**** PROVIDED RECORDS ****

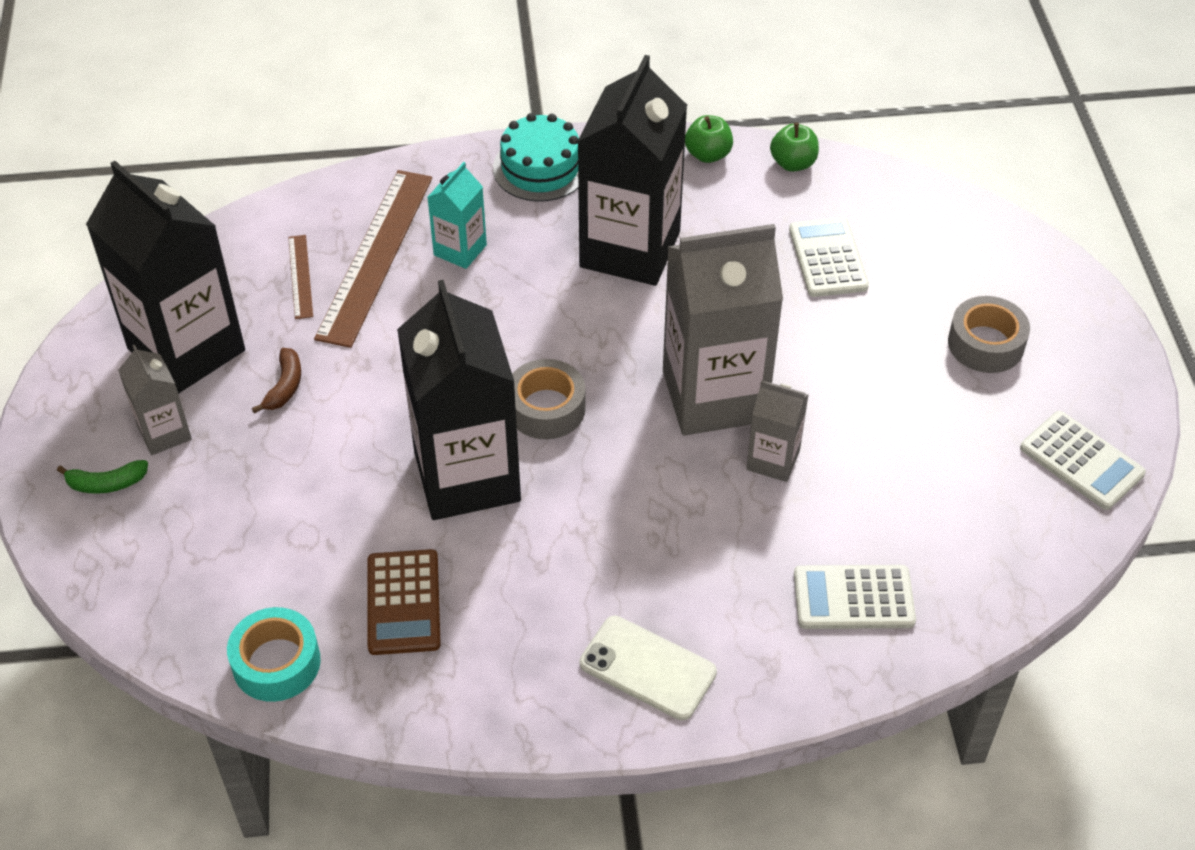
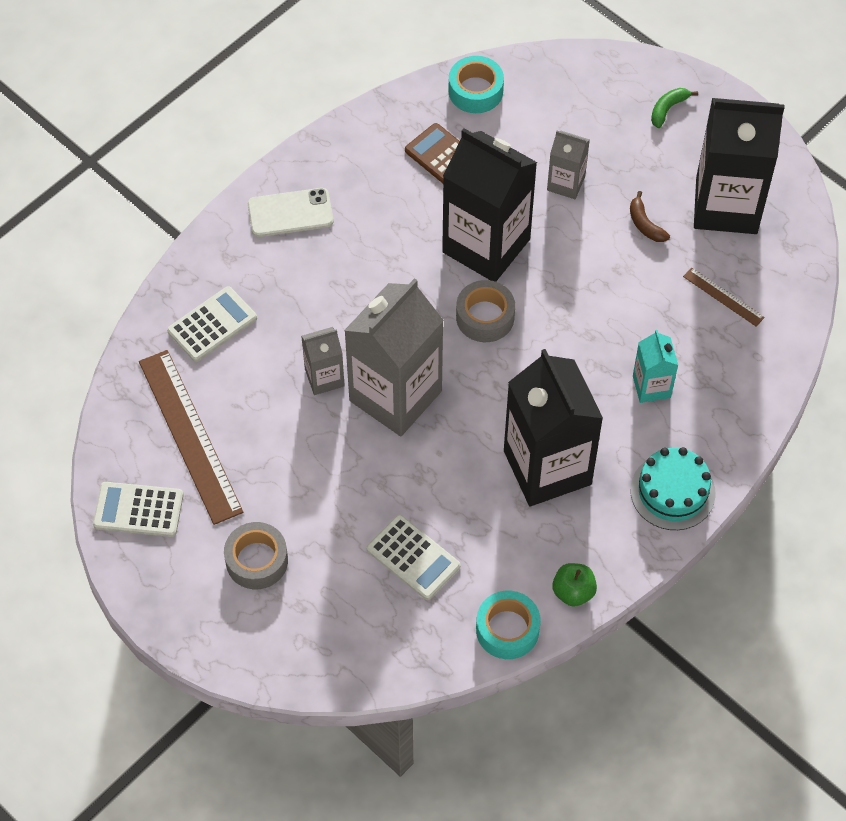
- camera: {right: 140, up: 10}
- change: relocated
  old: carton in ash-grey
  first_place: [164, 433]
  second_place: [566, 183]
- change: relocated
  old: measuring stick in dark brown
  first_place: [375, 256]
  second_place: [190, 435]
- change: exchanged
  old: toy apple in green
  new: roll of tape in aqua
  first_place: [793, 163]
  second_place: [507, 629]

****
**** PROVIDED RECORDS ****

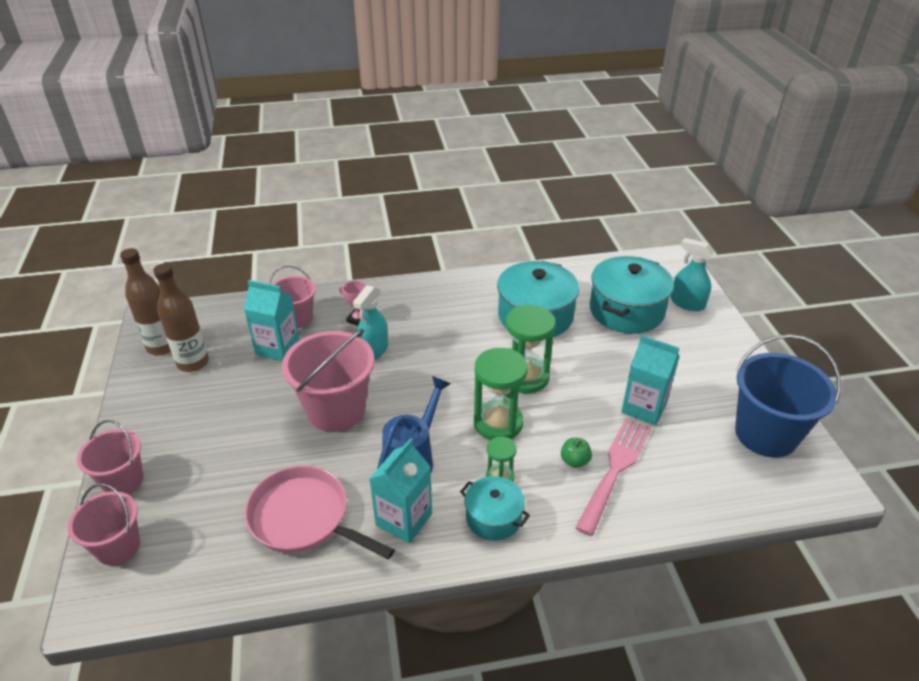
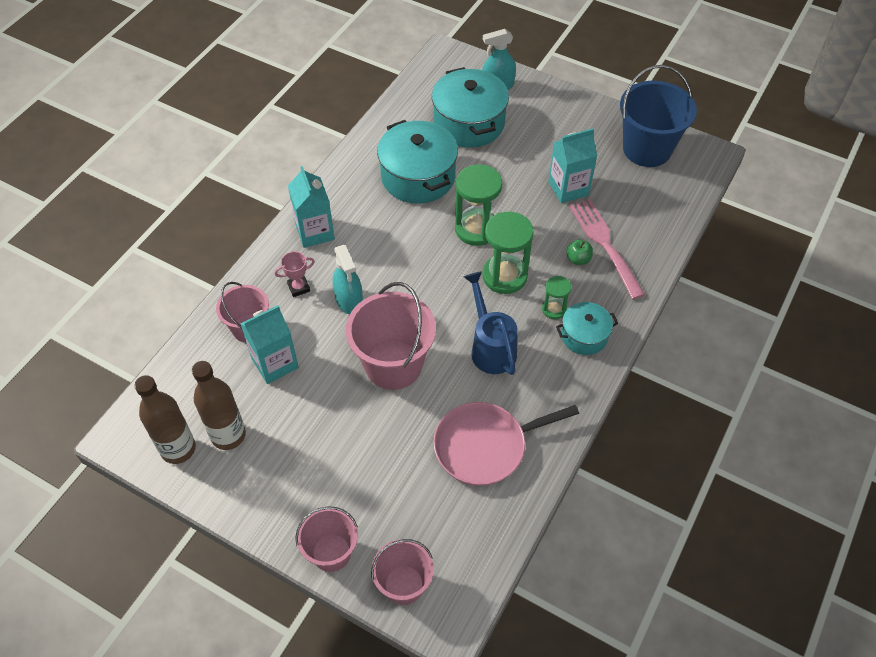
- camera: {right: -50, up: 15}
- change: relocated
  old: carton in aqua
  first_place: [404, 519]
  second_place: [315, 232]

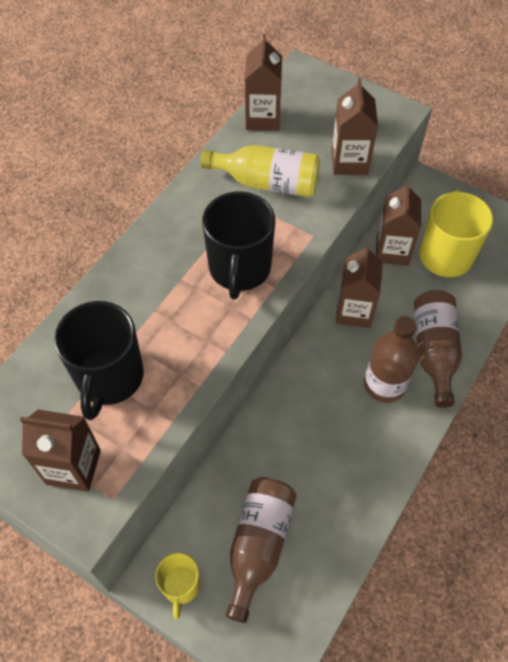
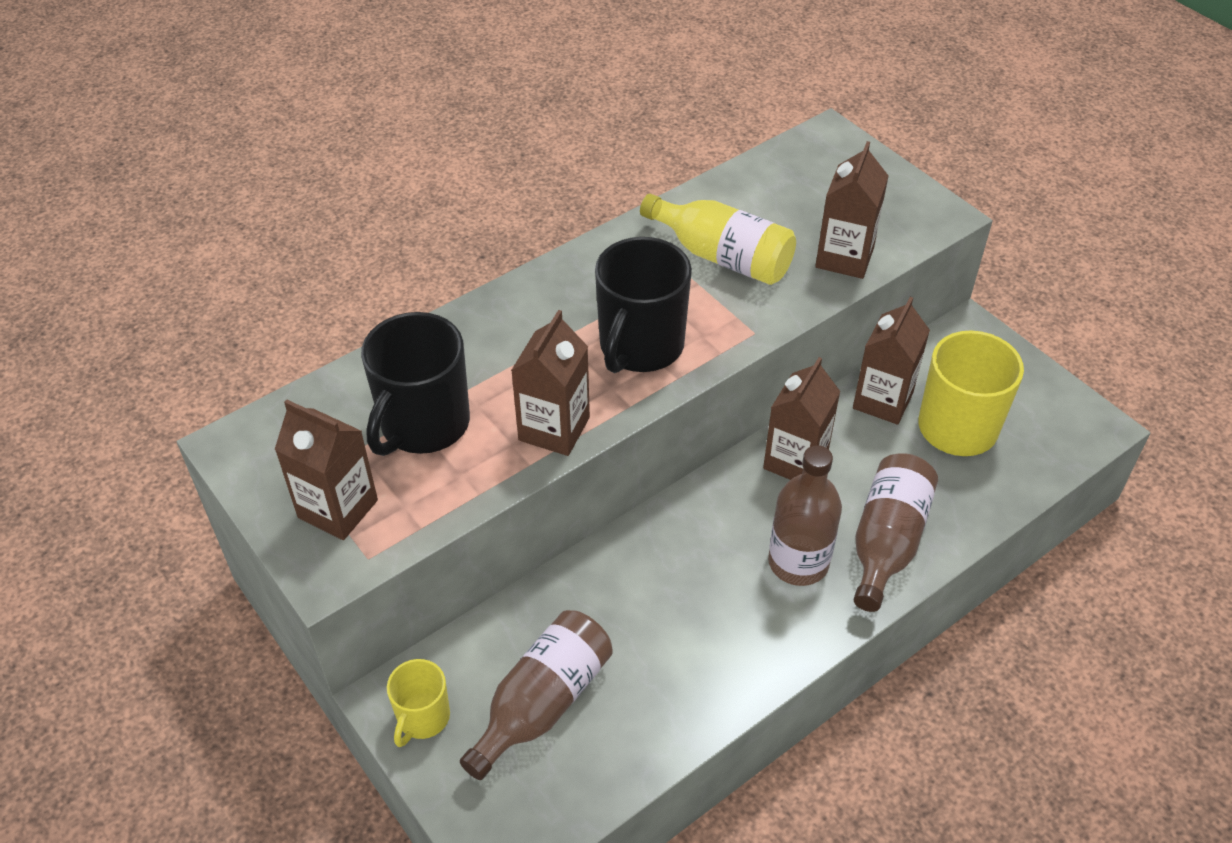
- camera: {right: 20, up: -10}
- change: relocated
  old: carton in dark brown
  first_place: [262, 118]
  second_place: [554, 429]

****

EXERCISE DIRECTIONS: Which lines above include the string "aqua"? Show them.

ANSWER SPACE:
  new: roll of tape in aqua
  old: carton in aqua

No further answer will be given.